## Problem to solve
Print every entry exactly as it appears, but skip the pictures.

===== Exercise materials =====

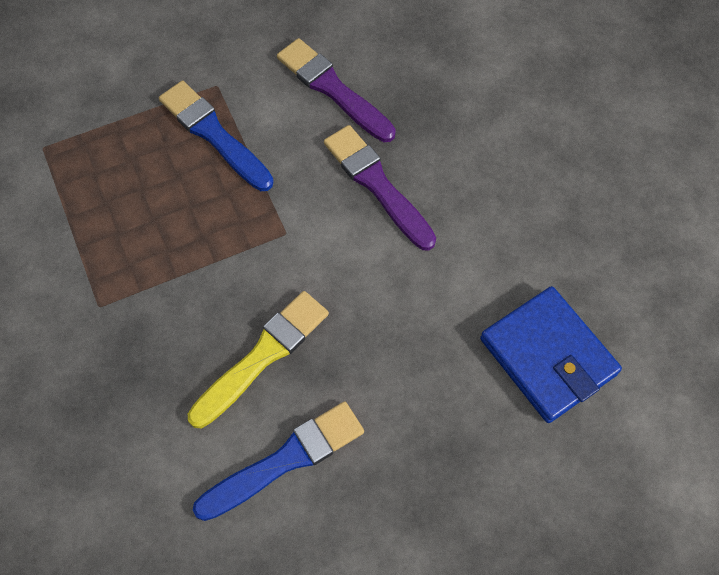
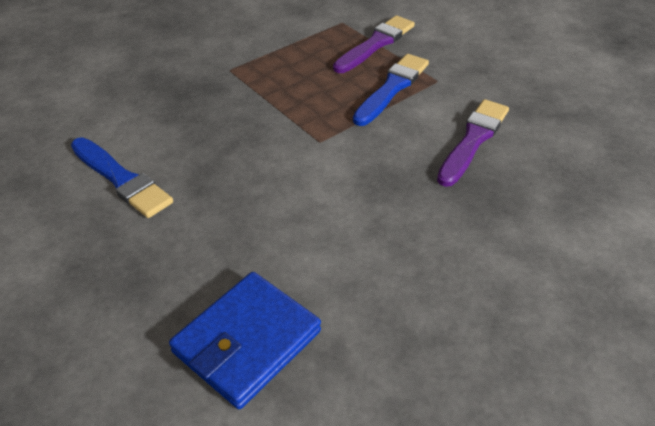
camera: 75 degrees right, 20 degrees down
(262, 356) = (207, 150): yellow brush -> none
(377, 184) = (390, 184): purple brush -> purple brush (375, 44)

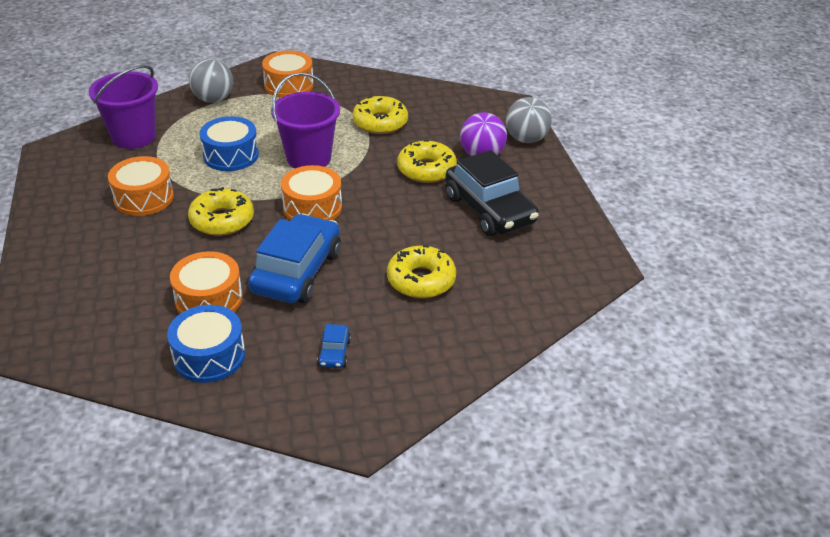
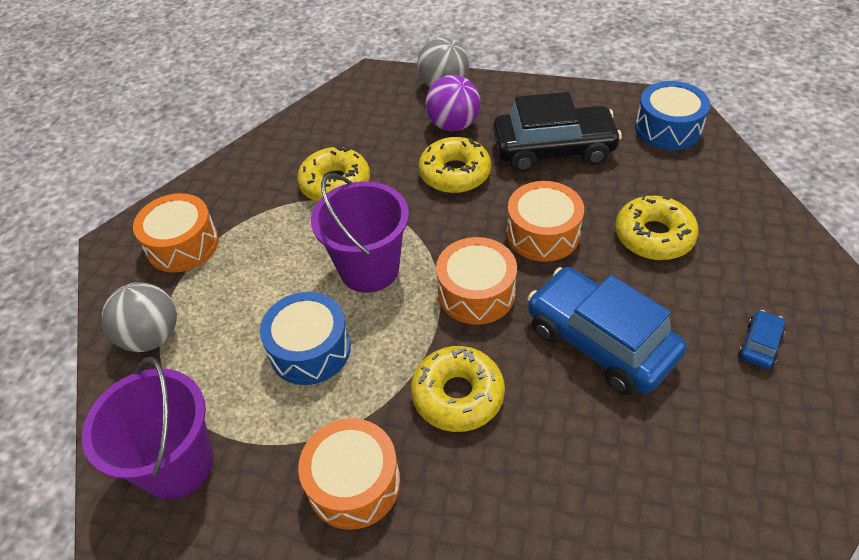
camera: 60 degrees left, 10 degrees up
(209, 299) = (625, 450): orange drum -> orange drum (542, 234)
(209, 356) = (740, 475): blue drum -> blue drum (668, 128)
(334, 353) = (759, 345): blue car -> blue car turned 90 degrees counterclockwise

=====

## Written reply
camera: 75 degrees right, 20 degrees down
(262, 356) = (207, 150): yellow brush -> none
(377, 184) = (390, 184): purple brush -> purple brush (375, 44)

camera: 60 degrees left, 10 degrees up
(209, 299) = (625, 450): orange drum -> orange drum (542, 234)
(209, 356) = (740, 475): blue drum -> blue drum (668, 128)
(334, 353) = (759, 345): blue car -> blue car turned 90 degrees counterclockwise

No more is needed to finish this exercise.